- Data to examine -
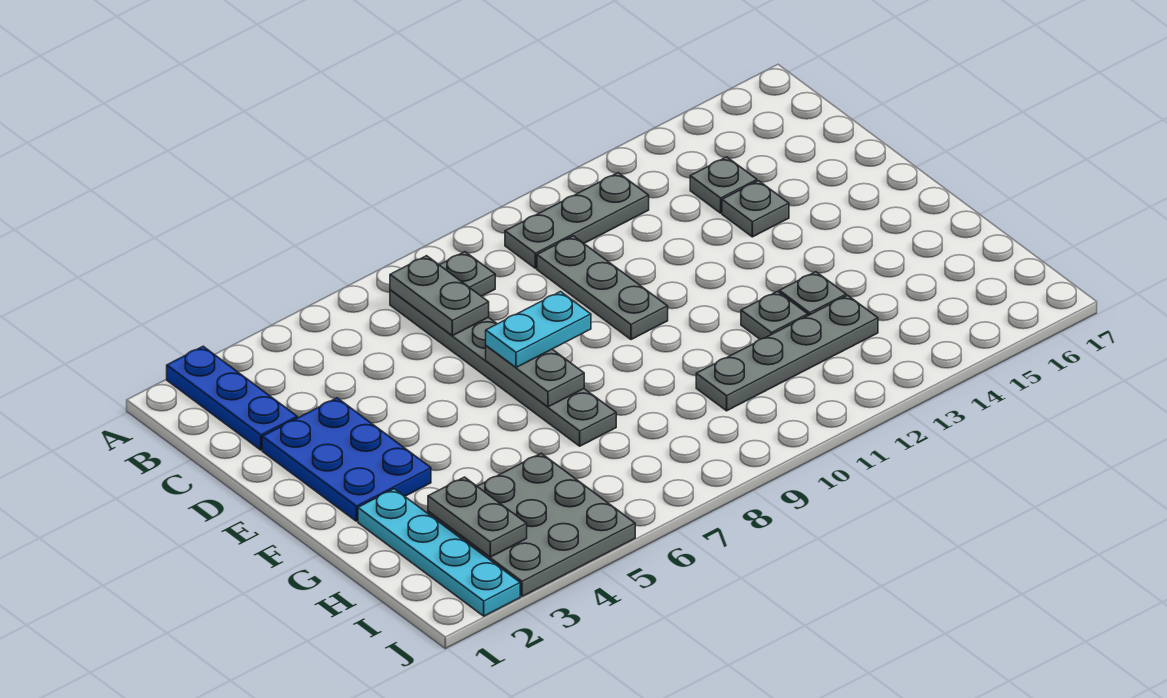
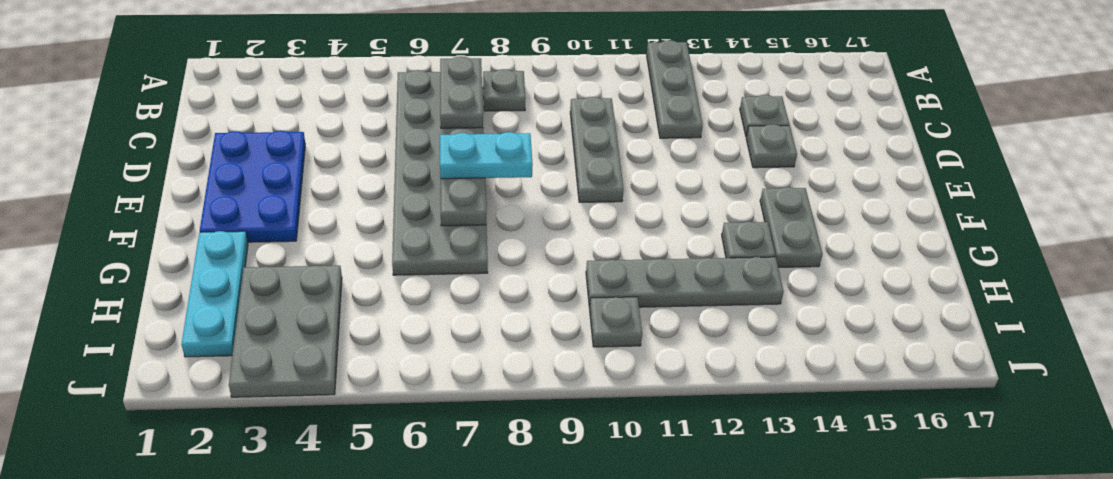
blue plate A2:C2 level 1 -> none
grey plate B7:G7 level 1 -> grey plate B6:G7 level 1
grey plate B10:B12 level 1 -> grey plate A12:C12 level 1
cyan plate G2:J2 level 1 -> cyan plate G2:I2 level 1
grey plate G12 level 1 -> grey plate I10 level 1
grey plate H3:J5 level 1 -> grey plate H3:J4 level 1
grey plate H3:I3 level 2 -> grey plate F14:G14 level 1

- What this task involves -
Give back the listing exactly, with the pictures removed.

- Response area -
blue plate A2:C2 level 1 -> none
grey plate B7:G7 level 1 -> grey plate B6:G7 level 1
grey plate B10:B12 level 1 -> grey plate A12:C12 level 1
cyan plate G2:J2 level 1 -> cyan plate G2:I2 level 1
grey plate G12 level 1 -> grey plate I10 level 1
grey plate H3:J5 level 1 -> grey plate H3:J4 level 1
grey plate H3:I3 level 2 -> grey plate F14:G14 level 1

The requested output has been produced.